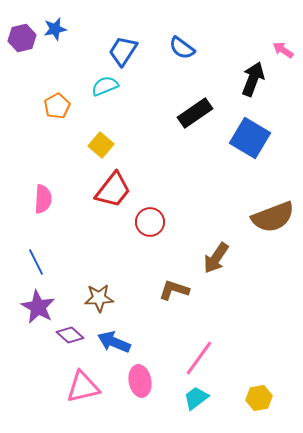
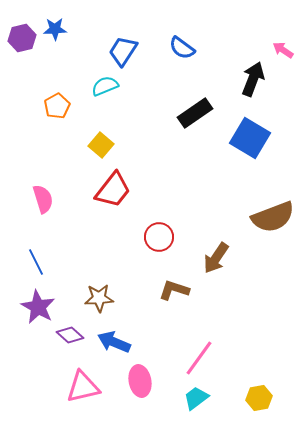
blue star: rotated 10 degrees clockwise
pink semicircle: rotated 20 degrees counterclockwise
red circle: moved 9 px right, 15 px down
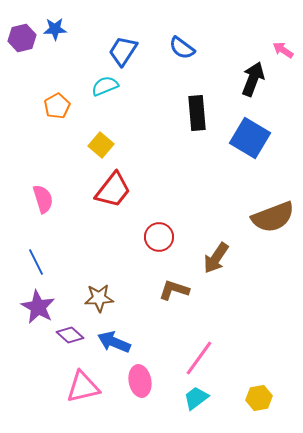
black rectangle: moved 2 px right; rotated 60 degrees counterclockwise
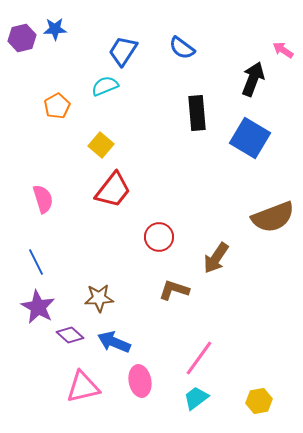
yellow hexagon: moved 3 px down
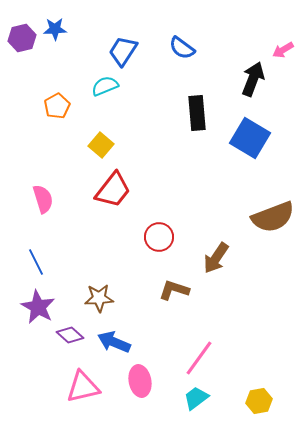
pink arrow: rotated 65 degrees counterclockwise
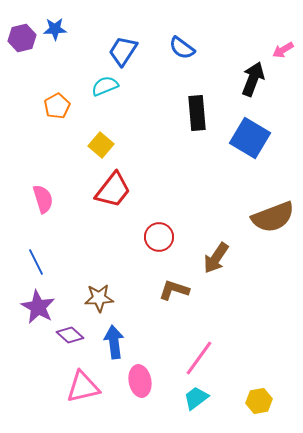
blue arrow: rotated 60 degrees clockwise
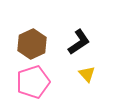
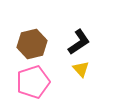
brown hexagon: rotated 12 degrees clockwise
yellow triangle: moved 6 px left, 5 px up
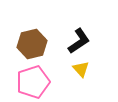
black L-shape: moved 1 px up
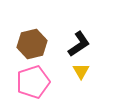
black L-shape: moved 3 px down
yellow triangle: moved 2 px down; rotated 12 degrees clockwise
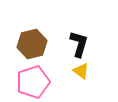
black L-shape: rotated 40 degrees counterclockwise
yellow triangle: rotated 24 degrees counterclockwise
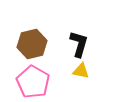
yellow triangle: rotated 24 degrees counterclockwise
pink pentagon: rotated 24 degrees counterclockwise
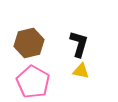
brown hexagon: moved 3 px left, 1 px up
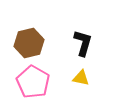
black L-shape: moved 4 px right, 1 px up
yellow triangle: moved 7 px down
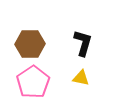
brown hexagon: moved 1 px right, 1 px down; rotated 12 degrees clockwise
pink pentagon: rotated 8 degrees clockwise
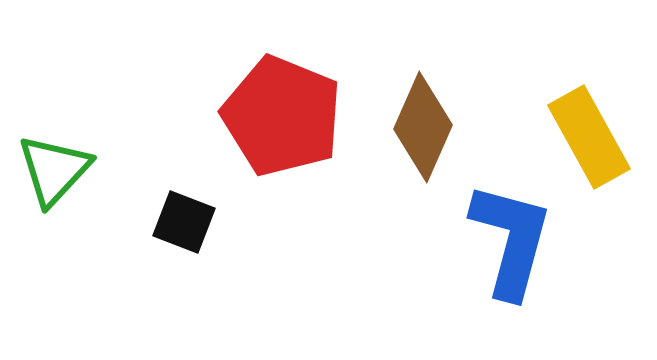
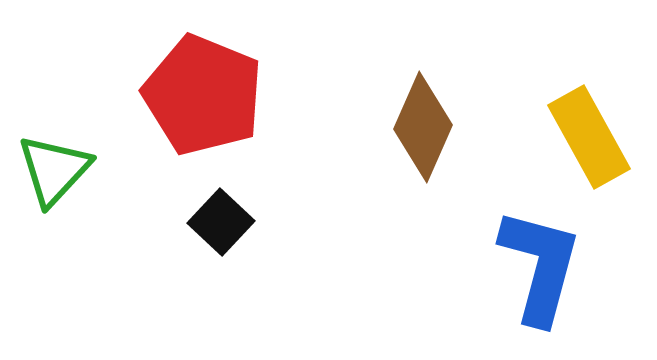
red pentagon: moved 79 px left, 21 px up
black square: moved 37 px right; rotated 22 degrees clockwise
blue L-shape: moved 29 px right, 26 px down
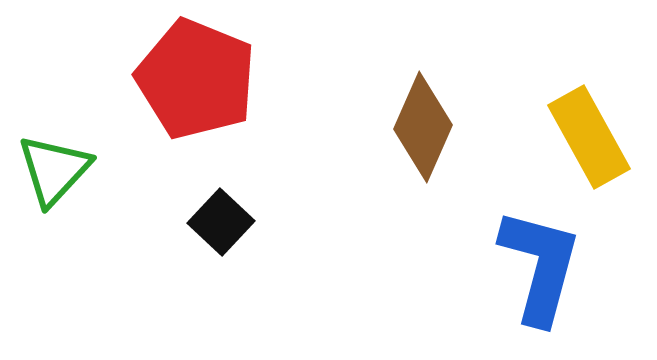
red pentagon: moved 7 px left, 16 px up
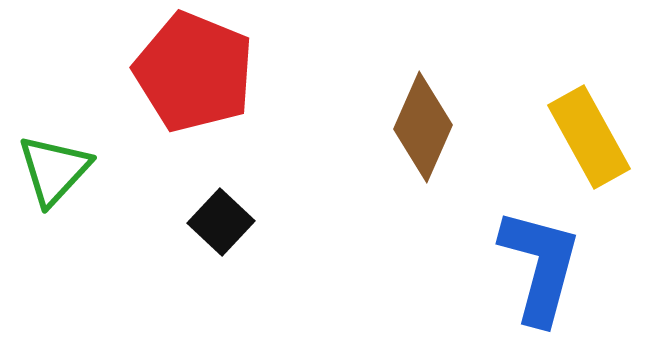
red pentagon: moved 2 px left, 7 px up
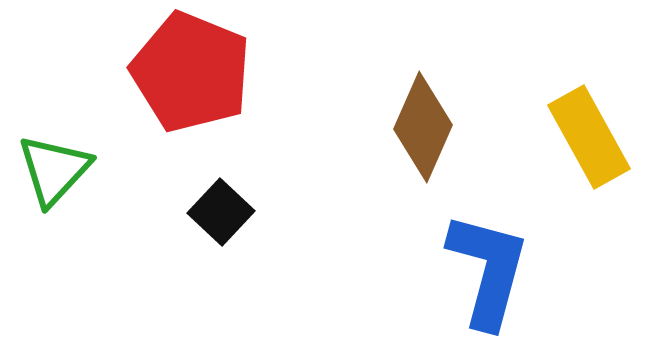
red pentagon: moved 3 px left
black square: moved 10 px up
blue L-shape: moved 52 px left, 4 px down
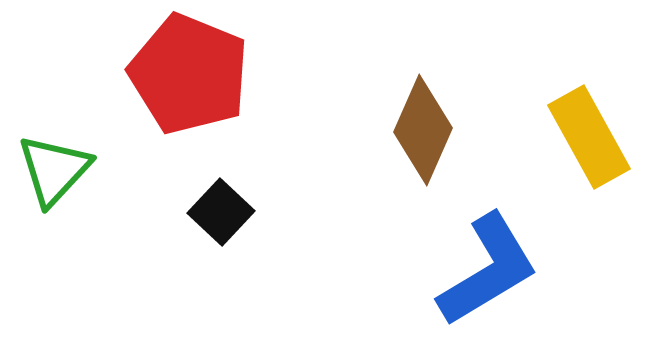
red pentagon: moved 2 px left, 2 px down
brown diamond: moved 3 px down
blue L-shape: rotated 44 degrees clockwise
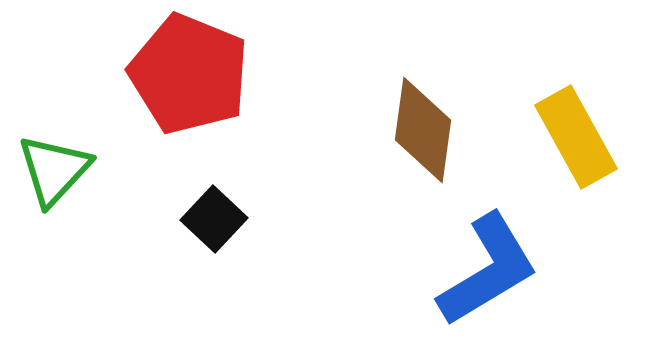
brown diamond: rotated 16 degrees counterclockwise
yellow rectangle: moved 13 px left
black square: moved 7 px left, 7 px down
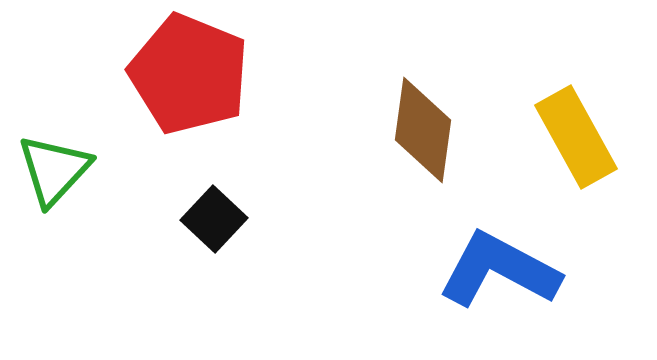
blue L-shape: moved 11 px right; rotated 121 degrees counterclockwise
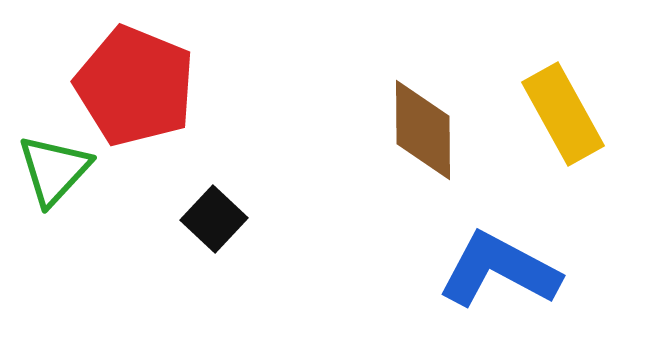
red pentagon: moved 54 px left, 12 px down
brown diamond: rotated 8 degrees counterclockwise
yellow rectangle: moved 13 px left, 23 px up
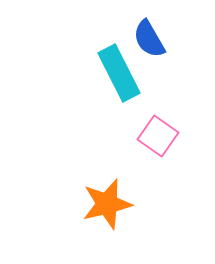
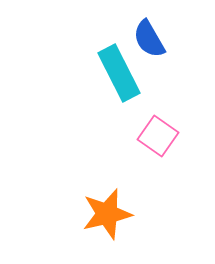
orange star: moved 10 px down
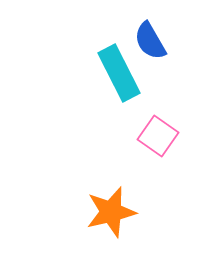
blue semicircle: moved 1 px right, 2 px down
orange star: moved 4 px right, 2 px up
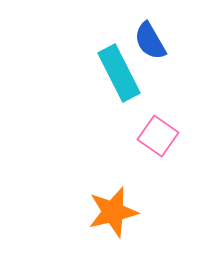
orange star: moved 2 px right
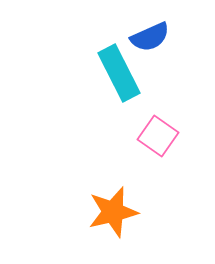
blue semicircle: moved 4 px up; rotated 84 degrees counterclockwise
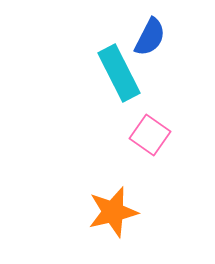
blue semicircle: rotated 39 degrees counterclockwise
pink square: moved 8 px left, 1 px up
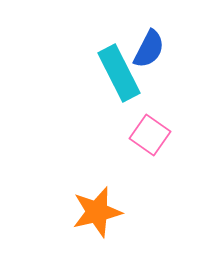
blue semicircle: moved 1 px left, 12 px down
orange star: moved 16 px left
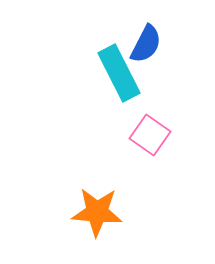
blue semicircle: moved 3 px left, 5 px up
orange star: rotated 18 degrees clockwise
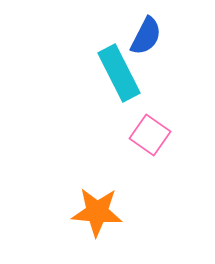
blue semicircle: moved 8 px up
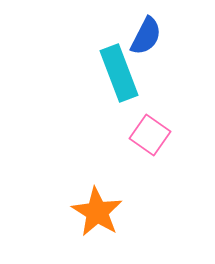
cyan rectangle: rotated 6 degrees clockwise
orange star: rotated 27 degrees clockwise
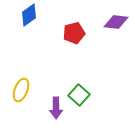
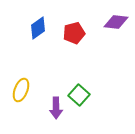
blue diamond: moved 9 px right, 13 px down
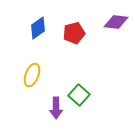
yellow ellipse: moved 11 px right, 15 px up
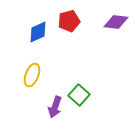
blue diamond: moved 4 px down; rotated 10 degrees clockwise
red pentagon: moved 5 px left, 12 px up
purple arrow: moved 1 px left, 1 px up; rotated 20 degrees clockwise
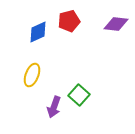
purple diamond: moved 2 px down
purple arrow: moved 1 px left
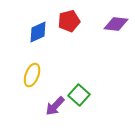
purple arrow: moved 1 px right, 1 px up; rotated 25 degrees clockwise
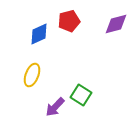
purple diamond: rotated 20 degrees counterclockwise
blue diamond: moved 1 px right, 2 px down
green square: moved 2 px right; rotated 10 degrees counterclockwise
purple arrow: moved 1 px down
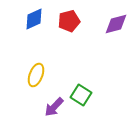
blue diamond: moved 5 px left, 15 px up
yellow ellipse: moved 4 px right
purple arrow: moved 1 px left
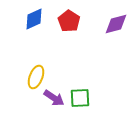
red pentagon: rotated 25 degrees counterclockwise
yellow ellipse: moved 2 px down
green square: moved 1 px left, 3 px down; rotated 35 degrees counterclockwise
purple arrow: moved 9 px up; rotated 100 degrees counterclockwise
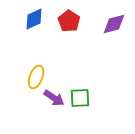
purple diamond: moved 2 px left
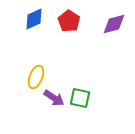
green square: rotated 15 degrees clockwise
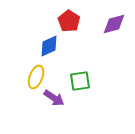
blue diamond: moved 15 px right, 27 px down
green square: moved 17 px up; rotated 20 degrees counterclockwise
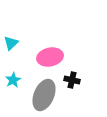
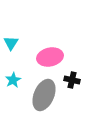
cyan triangle: rotated 14 degrees counterclockwise
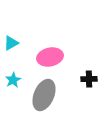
cyan triangle: rotated 28 degrees clockwise
black cross: moved 17 px right, 1 px up; rotated 14 degrees counterclockwise
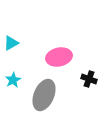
pink ellipse: moved 9 px right
black cross: rotated 21 degrees clockwise
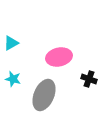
cyan star: moved 1 px up; rotated 28 degrees counterclockwise
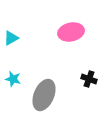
cyan triangle: moved 5 px up
pink ellipse: moved 12 px right, 25 px up
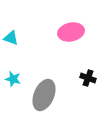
cyan triangle: rotated 49 degrees clockwise
black cross: moved 1 px left, 1 px up
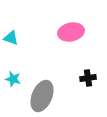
black cross: rotated 28 degrees counterclockwise
gray ellipse: moved 2 px left, 1 px down
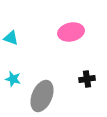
black cross: moved 1 px left, 1 px down
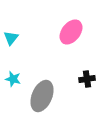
pink ellipse: rotated 40 degrees counterclockwise
cyan triangle: rotated 49 degrees clockwise
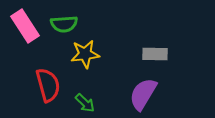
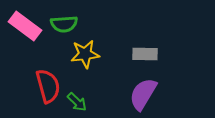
pink rectangle: rotated 20 degrees counterclockwise
gray rectangle: moved 10 px left
red semicircle: moved 1 px down
green arrow: moved 8 px left, 1 px up
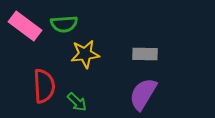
red semicircle: moved 4 px left; rotated 12 degrees clockwise
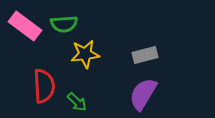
gray rectangle: moved 1 px down; rotated 15 degrees counterclockwise
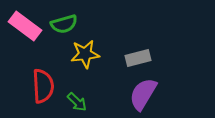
green semicircle: rotated 12 degrees counterclockwise
gray rectangle: moved 7 px left, 3 px down
red semicircle: moved 1 px left
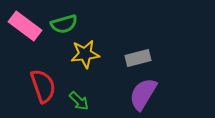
red semicircle: rotated 16 degrees counterclockwise
green arrow: moved 2 px right, 1 px up
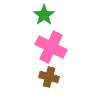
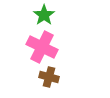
pink cross: moved 9 px left
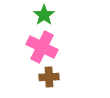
brown cross: rotated 18 degrees counterclockwise
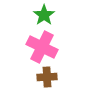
brown cross: moved 2 px left
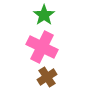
brown cross: rotated 30 degrees counterclockwise
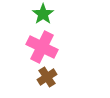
green star: moved 1 px left, 1 px up
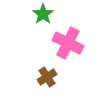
pink cross: moved 26 px right, 4 px up
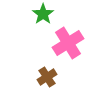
pink cross: rotated 32 degrees clockwise
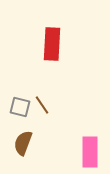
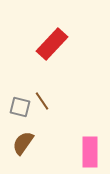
red rectangle: rotated 40 degrees clockwise
brown line: moved 4 px up
brown semicircle: rotated 15 degrees clockwise
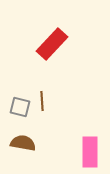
brown line: rotated 30 degrees clockwise
brown semicircle: rotated 65 degrees clockwise
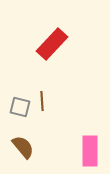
brown semicircle: moved 4 px down; rotated 40 degrees clockwise
pink rectangle: moved 1 px up
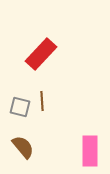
red rectangle: moved 11 px left, 10 px down
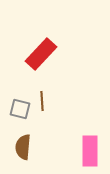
gray square: moved 2 px down
brown semicircle: rotated 135 degrees counterclockwise
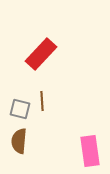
brown semicircle: moved 4 px left, 6 px up
pink rectangle: rotated 8 degrees counterclockwise
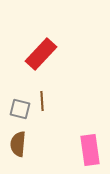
brown semicircle: moved 1 px left, 3 px down
pink rectangle: moved 1 px up
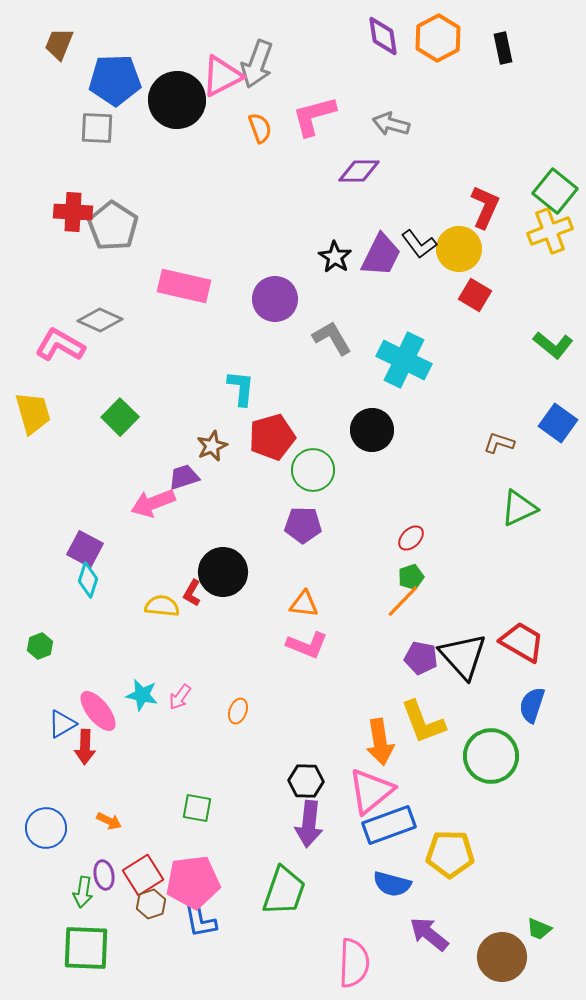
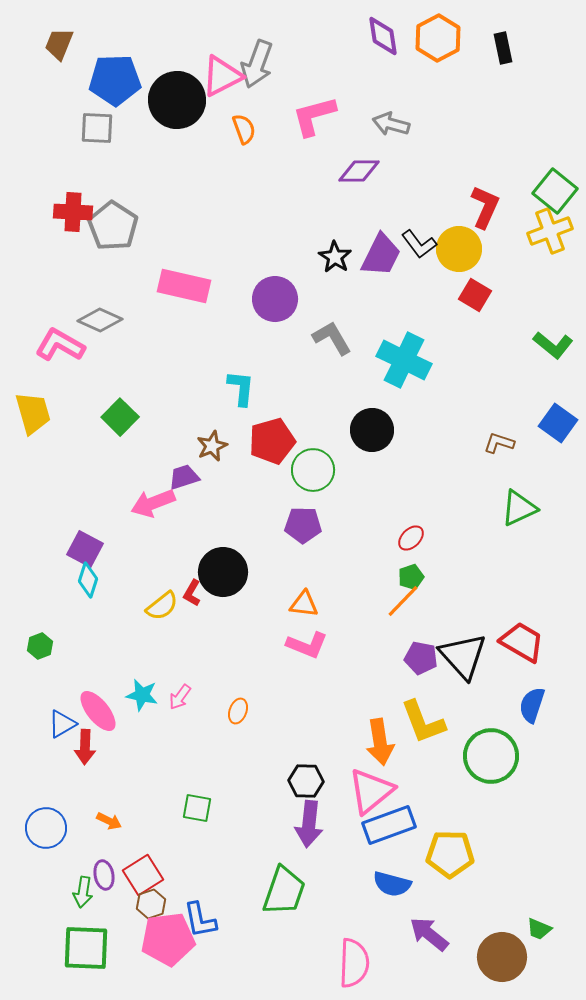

TASK DESCRIPTION —
Copy every line of the records above word for word, and leave the pictures out of your answer.

FINAL ANSWER —
blue star: rotated 10 degrees clockwise
pink semicircle: rotated 20 degrees counterclockwise
red circle: moved 9 px right, 15 px down
black rectangle: moved 2 px right; rotated 60 degrees counterclockwise
yellow hexagon: moved 3 px down
pink arrow: rotated 65 degrees counterclockwise
blue arrow: rotated 60 degrees clockwise
brown hexagon: rotated 12 degrees clockwise
yellow triangle: moved 6 px left, 5 px up
black L-shape: moved 1 px up
black L-shape: moved 3 px down
yellow triangle: moved 2 px down; rotated 12 degrees clockwise
black L-shape: rotated 40 degrees counterclockwise
yellow triangle: rotated 24 degrees counterclockwise
yellow triangle: rotated 24 degrees counterclockwise
pink pentagon: rotated 24 degrees counterclockwise
brown hexagon: moved 3 px left, 1 px up
black L-shape: moved 4 px right, 1 px up
yellow triangle: moved 7 px down
brown hexagon: moved 1 px right, 1 px down; rotated 12 degrees clockwise
pink pentagon: rotated 8 degrees clockwise
red pentagon: moved 79 px left, 21 px up
black square: moved 37 px right; rotated 22 degrees clockwise
blue L-shape: moved 29 px right, 26 px down
red pentagon: moved 7 px left, 16 px up
red pentagon: moved 2 px left, 7 px up
red pentagon: moved 3 px left
black square: moved 10 px up
blue L-shape: moved 52 px left, 4 px down
red pentagon: moved 2 px left, 2 px down
brown diamond: moved 3 px down
blue L-shape: rotated 44 degrees clockwise
brown diamond: rotated 16 degrees counterclockwise
yellow rectangle: moved 13 px left
black square: moved 7 px left, 7 px down
blue L-shape: moved 11 px right; rotated 121 degrees counterclockwise
red pentagon: moved 54 px left, 12 px down
brown diamond: rotated 8 degrees counterclockwise
yellow rectangle: moved 13 px left, 23 px up
orange star: moved 10 px down
blue semicircle: moved 1 px right, 2 px down
orange star: moved 4 px right, 2 px up
orange star: moved 2 px right
blue semicircle: moved 4 px up; rotated 84 degrees counterclockwise
blue semicircle: rotated 39 degrees counterclockwise
pink square: moved 8 px left, 1 px up
blue semicircle: moved 1 px left, 12 px down
orange star: moved 16 px left
blue semicircle: moved 3 px left, 5 px up
orange star: rotated 18 degrees clockwise
blue semicircle: moved 8 px up
cyan rectangle: rotated 6 degrees clockwise
orange star: rotated 27 degrees clockwise
blue diamond: moved 9 px right, 13 px down
yellow ellipse: moved 11 px right, 15 px up
blue diamond: moved 4 px down; rotated 10 degrees clockwise
red pentagon: moved 5 px left, 12 px up
purple arrow: moved 1 px left, 1 px up; rotated 20 degrees clockwise
purple diamond: moved 2 px down
purple arrow: moved 1 px left
purple arrow: moved 1 px right, 1 px up; rotated 25 degrees clockwise
purple diamond: rotated 20 degrees counterclockwise
blue diamond: moved 1 px right, 2 px down
green square: moved 2 px right; rotated 10 degrees counterclockwise
purple arrow: moved 1 px down
blue diamond: moved 5 px left, 15 px up
yellow ellipse: moved 4 px right
purple arrow: moved 1 px left
red pentagon: rotated 25 degrees counterclockwise
yellow ellipse: moved 2 px down
green square: moved 1 px left, 3 px down; rotated 35 degrees counterclockwise
purple arrow: moved 9 px up; rotated 100 degrees counterclockwise
purple diamond: moved 2 px left
green square: rotated 15 degrees clockwise
blue diamond: moved 15 px right, 27 px down
green square: moved 17 px up; rotated 20 degrees counterclockwise
cyan triangle: rotated 14 degrees counterclockwise
cyan triangle: rotated 28 degrees clockwise
black cross: moved 17 px right, 1 px up; rotated 14 degrees counterclockwise
pink ellipse: moved 9 px right
black cross: rotated 21 degrees clockwise
cyan star: moved 1 px up; rotated 28 degrees counterclockwise
cyan triangle: moved 5 px up
pink ellipse: moved 12 px right, 25 px up
cyan triangle: rotated 49 degrees clockwise
black cross: moved 1 px left, 1 px up
black cross: rotated 28 degrees counterclockwise
gray ellipse: moved 2 px left, 1 px down
black cross: moved 1 px left, 1 px down
pink ellipse: rotated 40 degrees counterclockwise
cyan triangle: rotated 49 degrees clockwise
pink rectangle: rotated 20 degrees counterclockwise
gray rectangle: moved 10 px left
red semicircle: moved 1 px down
green arrow: moved 8 px left, 1 px up
red semicircle: moved 4 px left; rotated 12 degrees clockwise
gray rectangle: moved 1 px down; rotated 15 degrees counterclockwise
green semicircle: rotated 12 degrees counterclockwise
gray rectangle: moved 7 px left, 3 px down
red semicircle: moved 1 px left
red semicircle: rotated 16 degrees counterclockwise
green arrow: moved 2 px right, 1 px up
pink cross: moved 9 px left
brown cross: rotated 18 degrees counterclockwise
brown cross: moved 2 px left
brown cross: rotated 30 degrees counterclockwise
green star: moved 1 px left, 1 px up
pink cross: moved 26 px right, 4 px up
pink cross: rotated 32 degrees clockwise
red rectangle: rotated 40 degrees clockwise
brown line: moved 4 px up
brown semicircle: rotated 15 degrees clockwise
brown line: rotated 30 degrees clockwise
brown semicircle: rotated 65 degrees clockwise
brown semicircle: moved 4 px down; rotated 40 degrees clockwise
pink rectangle: moved 1 px up
red rectangle: moved 11 px left, 10 px down
gray square: moved 2 px down
brown semicircle: rotated 135 degrees counterclockwise
brown semicircle: moved 4 px left, 6 px up
pink rectangle: rotated 8 degrees counterclockwise
brown semicircle: moved 1 px left, 3 px down
pink rectangle: moved 1 px up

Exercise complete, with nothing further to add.